WHAT YOU ARE ASKED TO DO ▸
Skip the pictures. Retype exactly, and only, the lines between the line holding "red bucket: 2 -> 3" and the last line below, inclusive.
___ EXERCISE INPUT ___
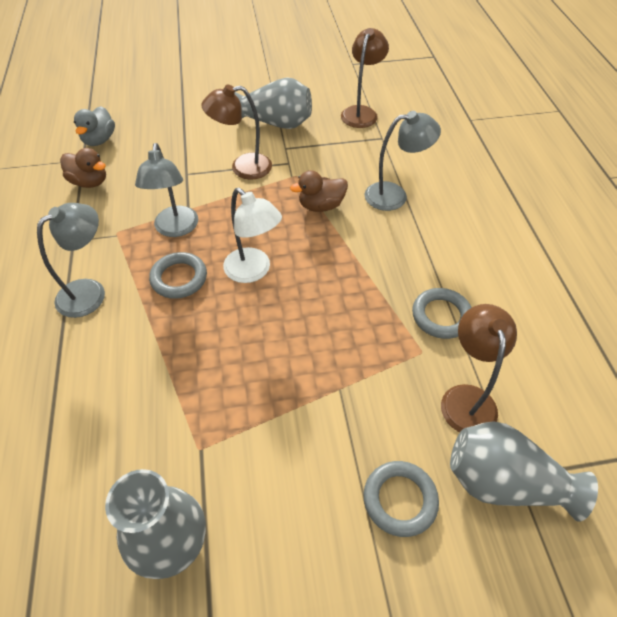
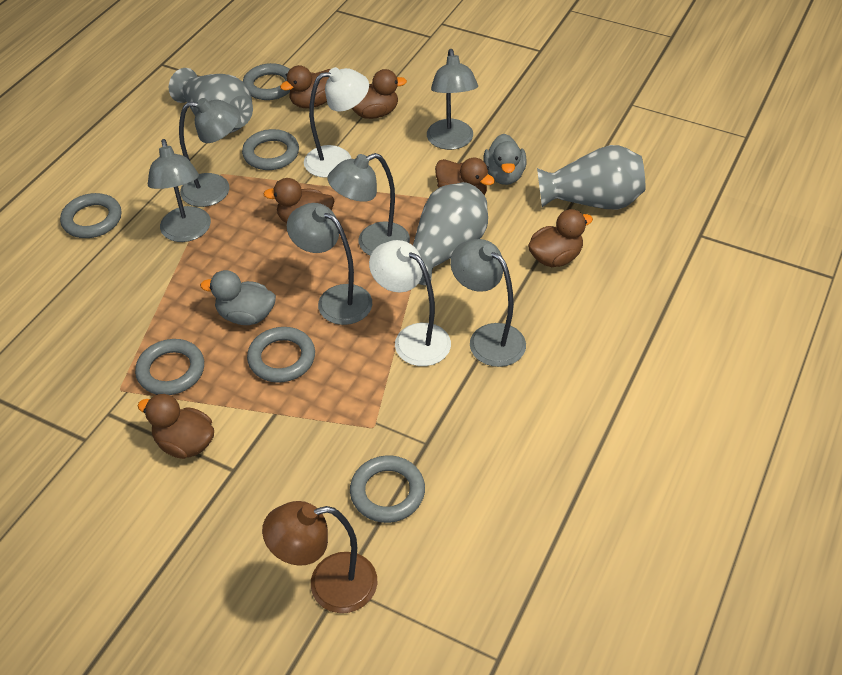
brown duck: 2 -> 6
brown lamp: 3 -> 1
grey duck: 1 -> 2
grey lamp: 3 -> 6
grey ring: 3 -> 6
white lamp: 1 -> 2

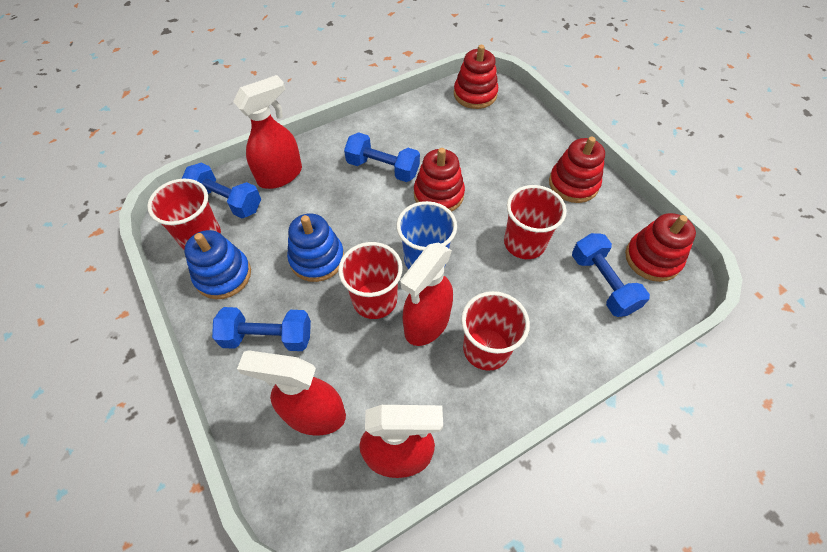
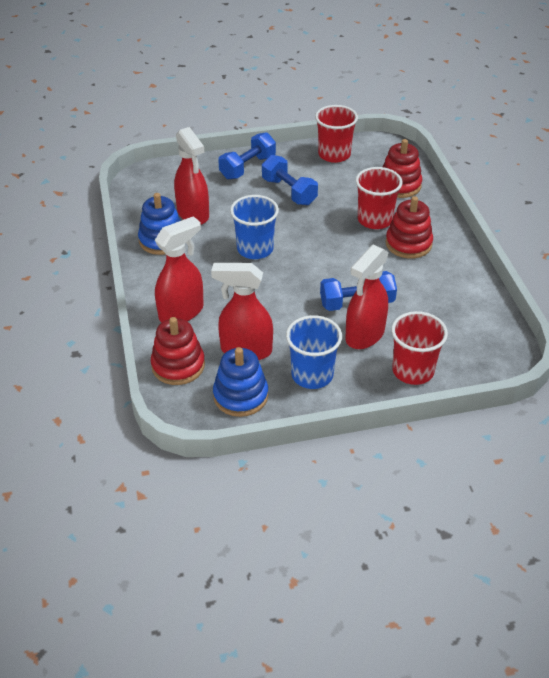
blue cup: 1 -> 2
blue dumbbell: 4 -> 3
red cup: 4 -> 3
red stacking toy: 4 -> 3

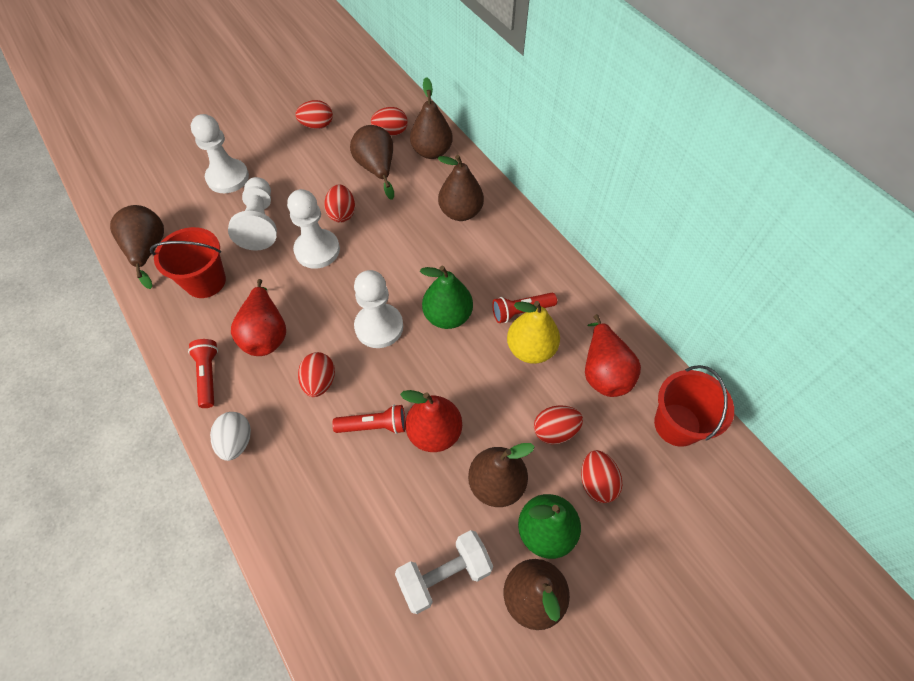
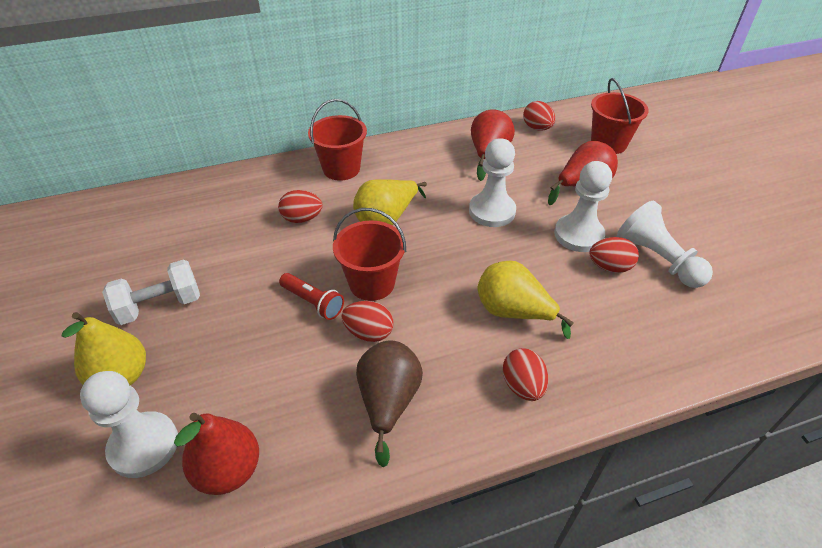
brown pear: 6 -> 1
green pear: 2 -> 0
red bucket: 2 -> 3
red egg: 6 -> 5
red flashlight: 3 -> 1
white egg: 1 -> 0
yellow pear: 1 -> 3

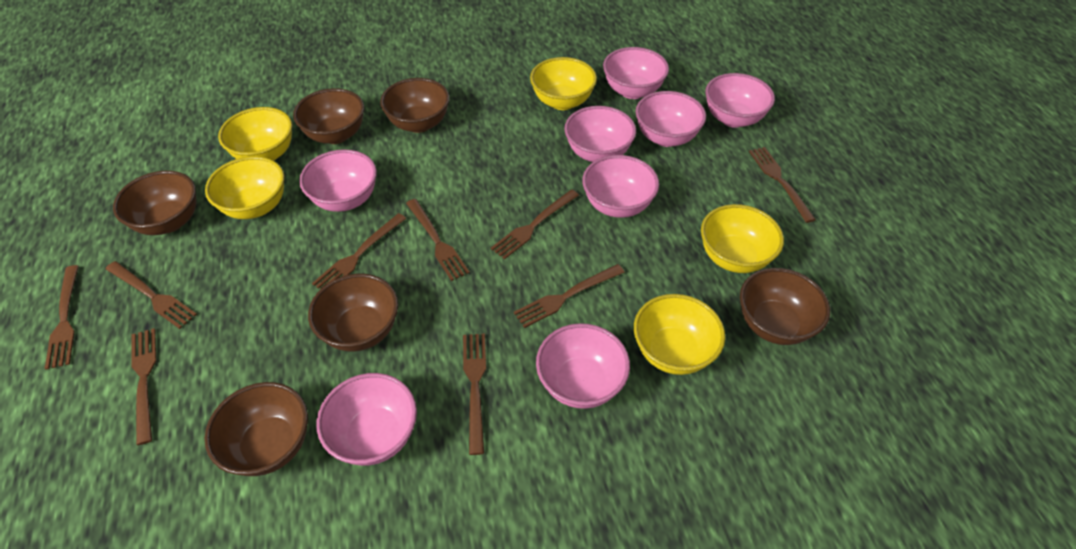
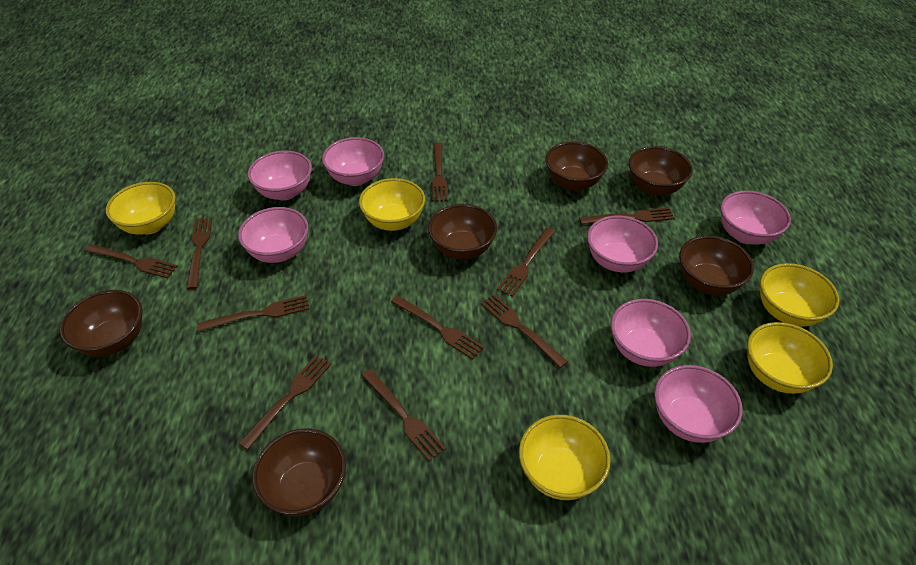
brown fork: 9 -> 10
pink bowl: 8 -> 7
___
SOLUTION ▸
red bucket: 2 -> 3
red egg: 6 -> 5
red flashlight: 3 -> 1
white egg: 1 -> 0
yellow pear: 1 -> 3

brown fork: 9 -> 10
pink bowl: 8 -> 7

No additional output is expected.